--- What the exercise asks ---
Output the whole listing below exactly, omitting the images.

━━━ Source material

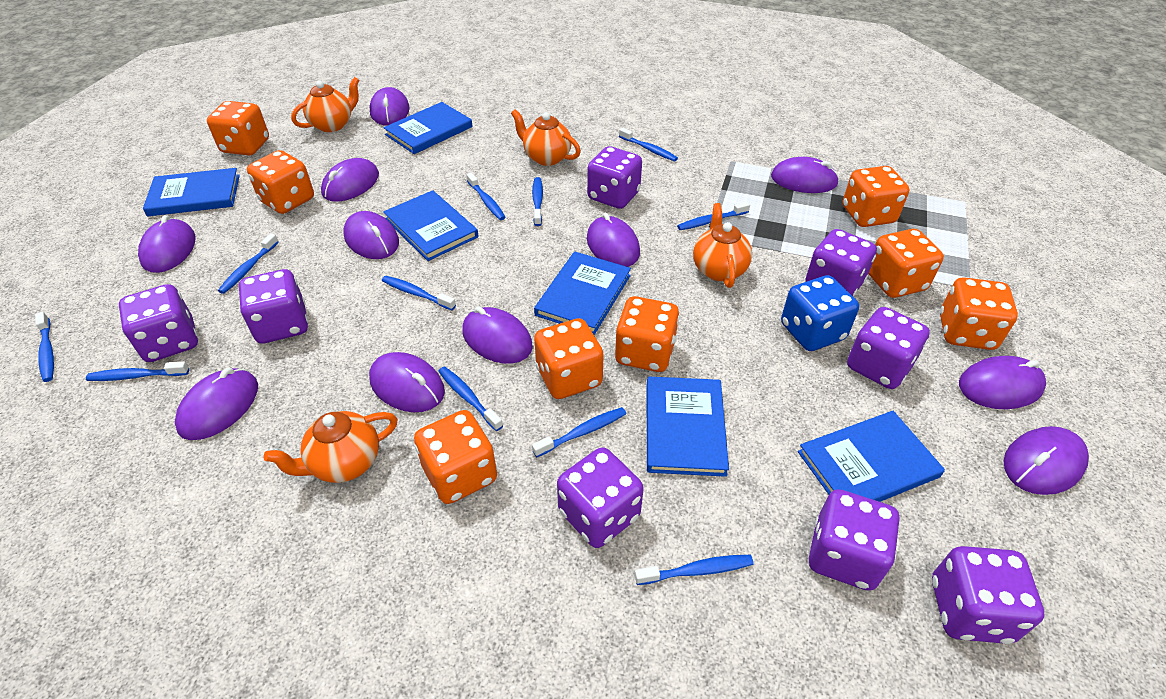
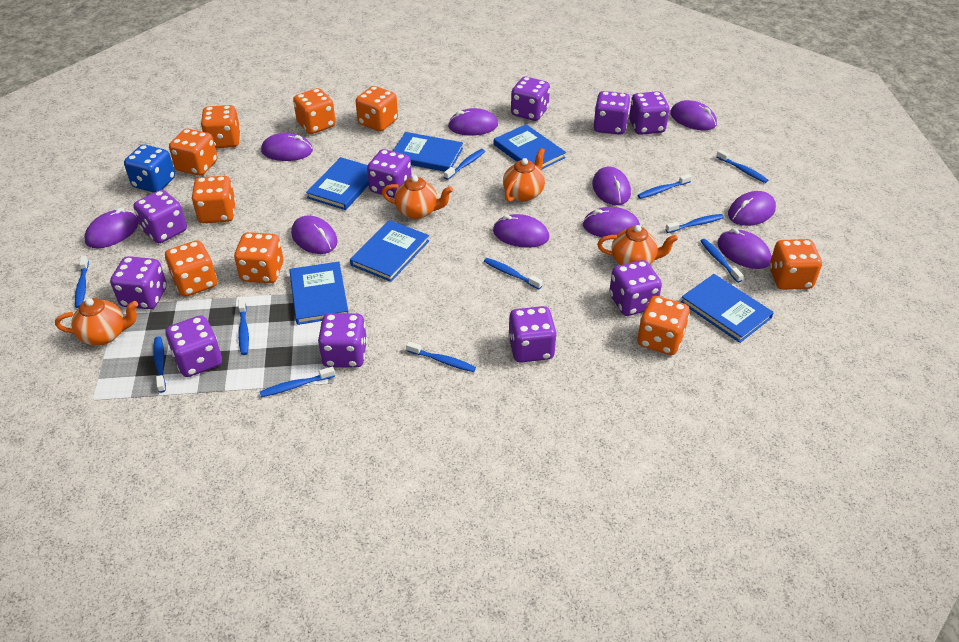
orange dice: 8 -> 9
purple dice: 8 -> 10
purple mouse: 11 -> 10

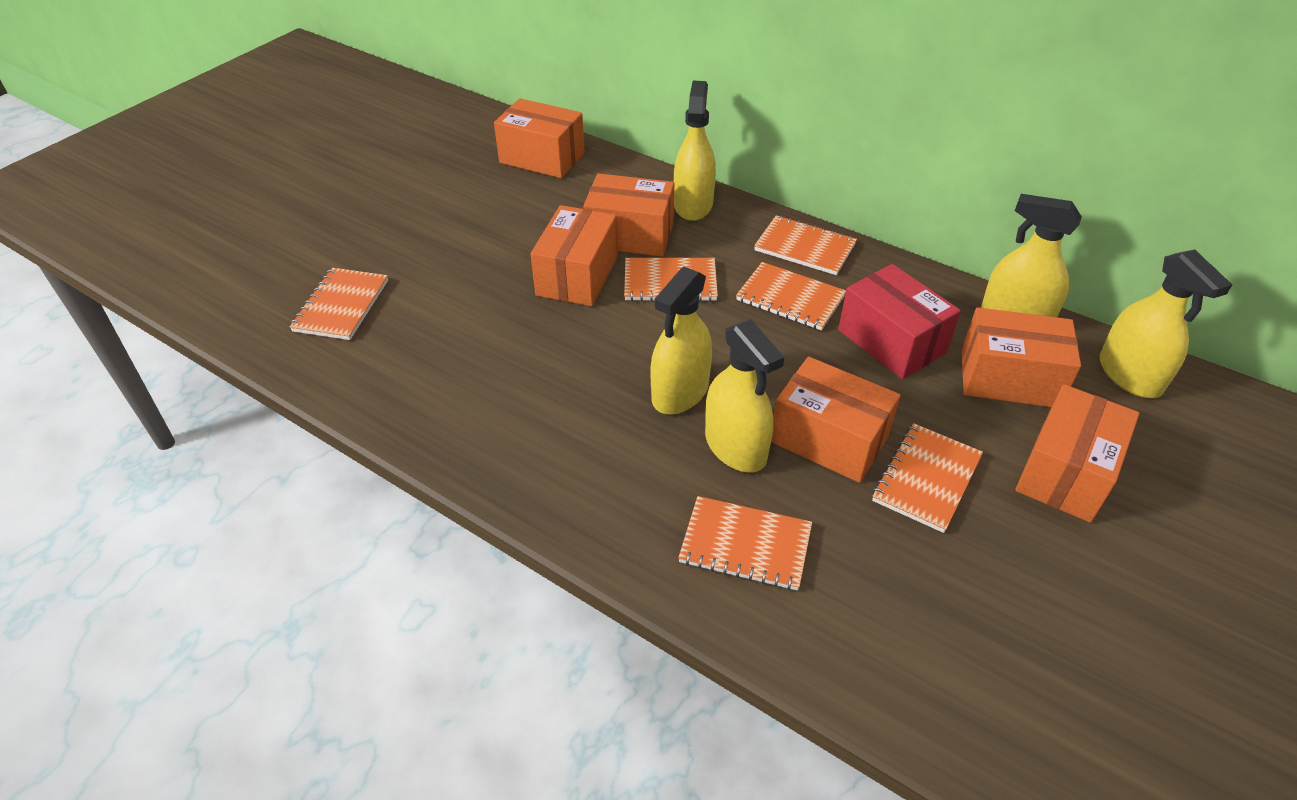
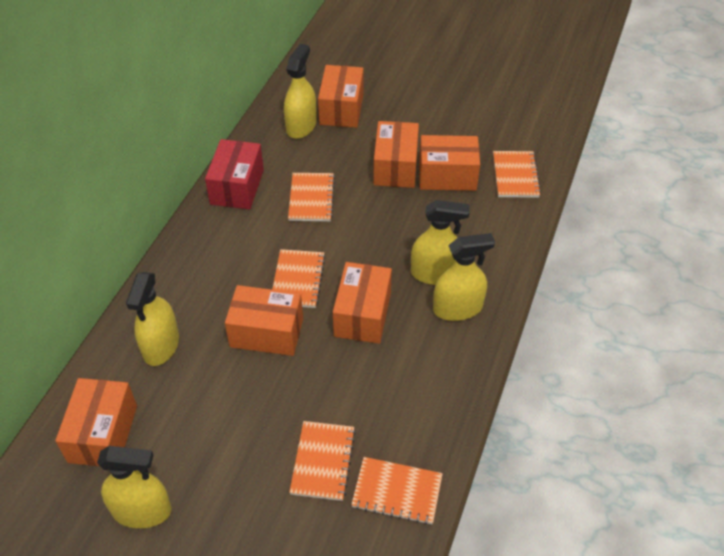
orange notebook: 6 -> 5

━━━━━━

--- Reply to the exercise ---
orange dice: 8 -> 9
purple dice: 8 -> 10
purple mouse: 11 -> 10

orange notebook: 6 -> 5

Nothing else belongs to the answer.